# What you should do
In the listing that follows, how many lines contain the string "pink"? Provide only the number.

────────────────

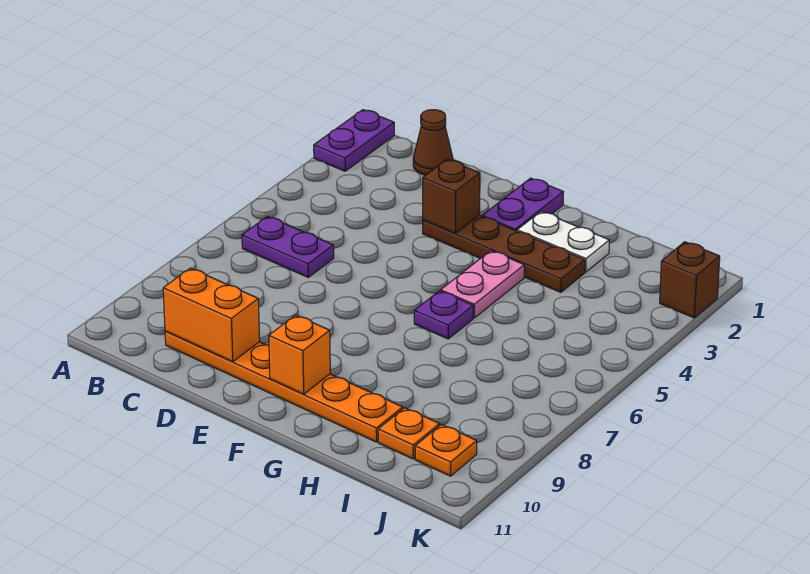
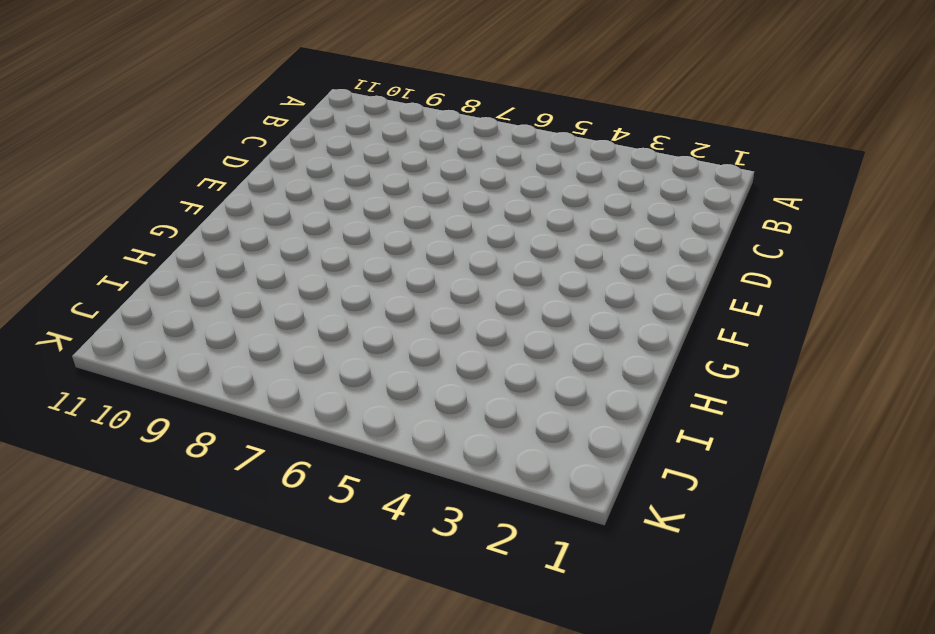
none -> purple plate A1:A2 level 1
none -> purple plate B6:C6 level 1
none -> brown cone C1 level 1

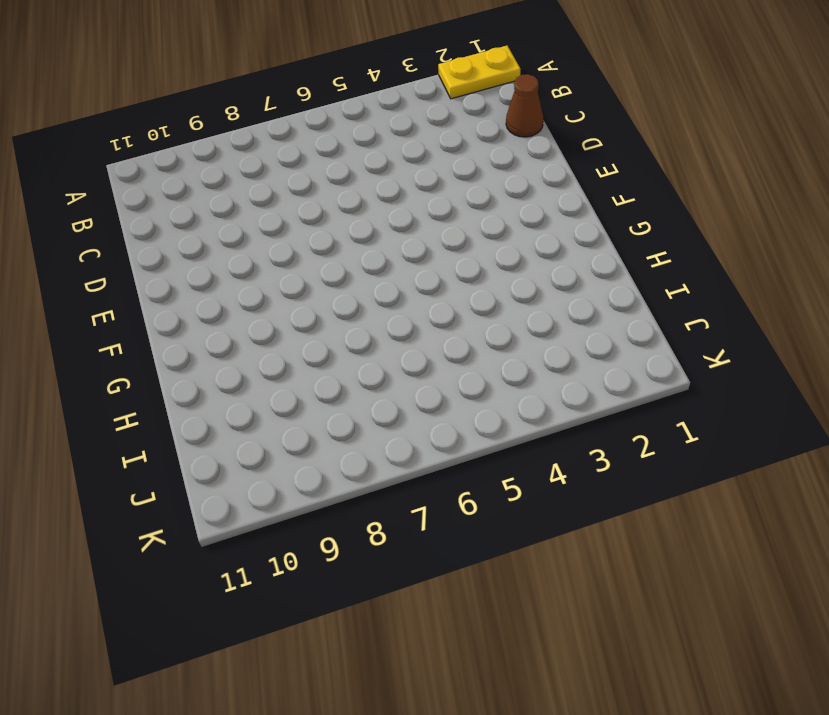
yellow plate A1:A2 level 1 -> purple plate A1:A2 level 1
none -> purple plate B6:C6 level 1
none -> orange plate C10:H10 level 1
none -> brown plate E3:H3 level 1

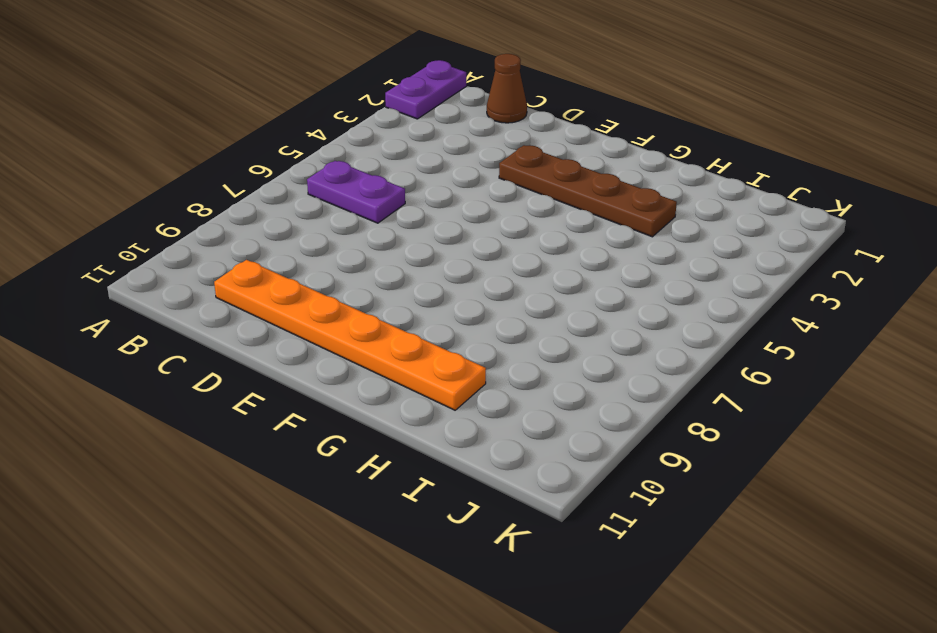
none -> purple plate F1:F2 level 1
none -> white plate G2:H2 level 1
none -> pink plate G4:G5 level 1

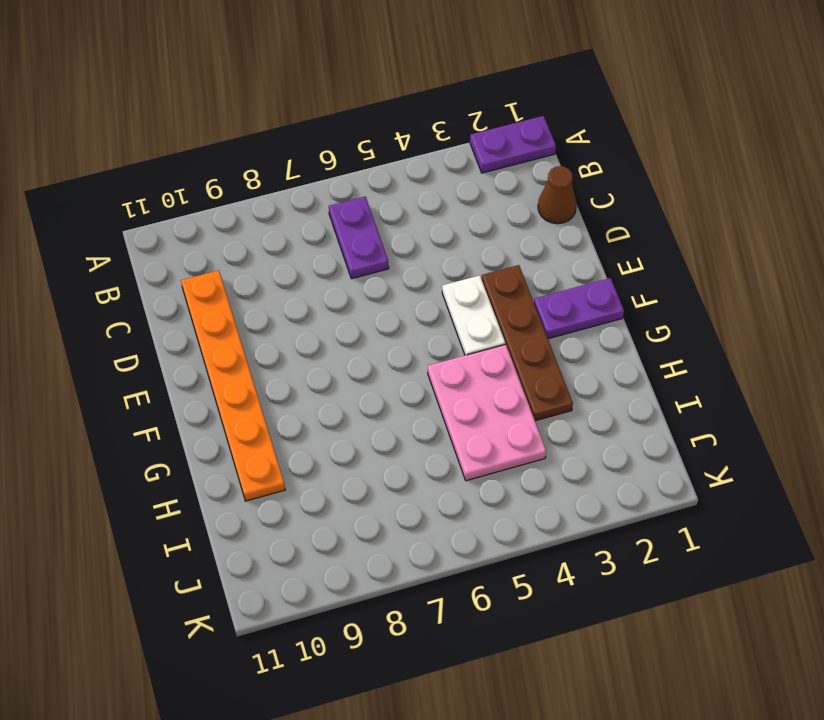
white plate E4:F4 level 1 -> white plate G2:H2 level 1
pink plate G4:I5 level 1 -> pink plate G4:G5 level 1
none -> purple plate G6 level 1
none -> orange plate I10 level 1
none -> orange plate J10 level 1

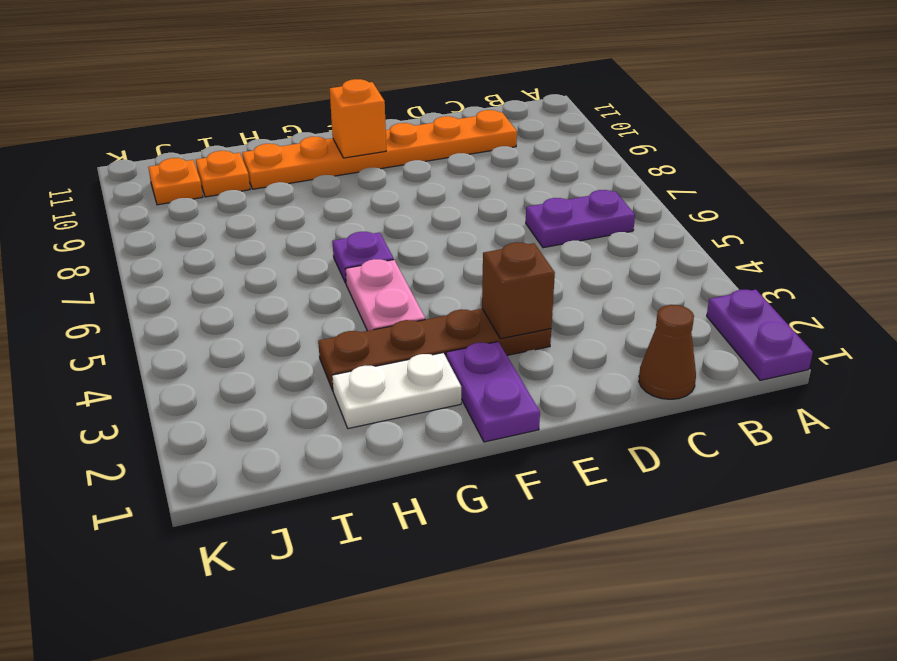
none -> brown brick K2 level 1
none -> orange brick C10:D10 level 2

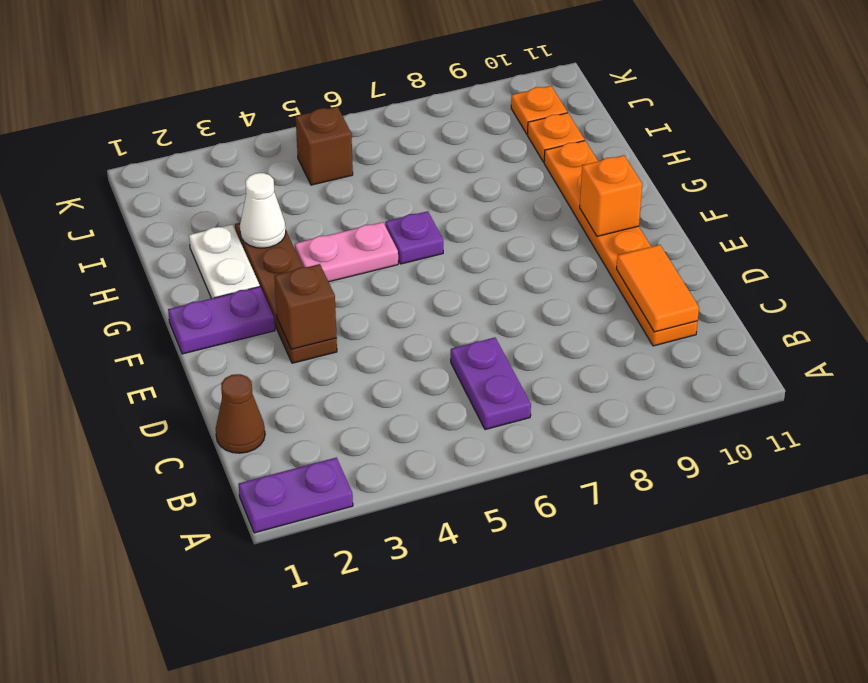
orange tile C10:D10 level 2 -> orange brick C10:D10 level 2
white cone H3 level 2 -> none
brown brick J5 level 1 -> brown brick K2 level 1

────────────────

# Result for this exercise
2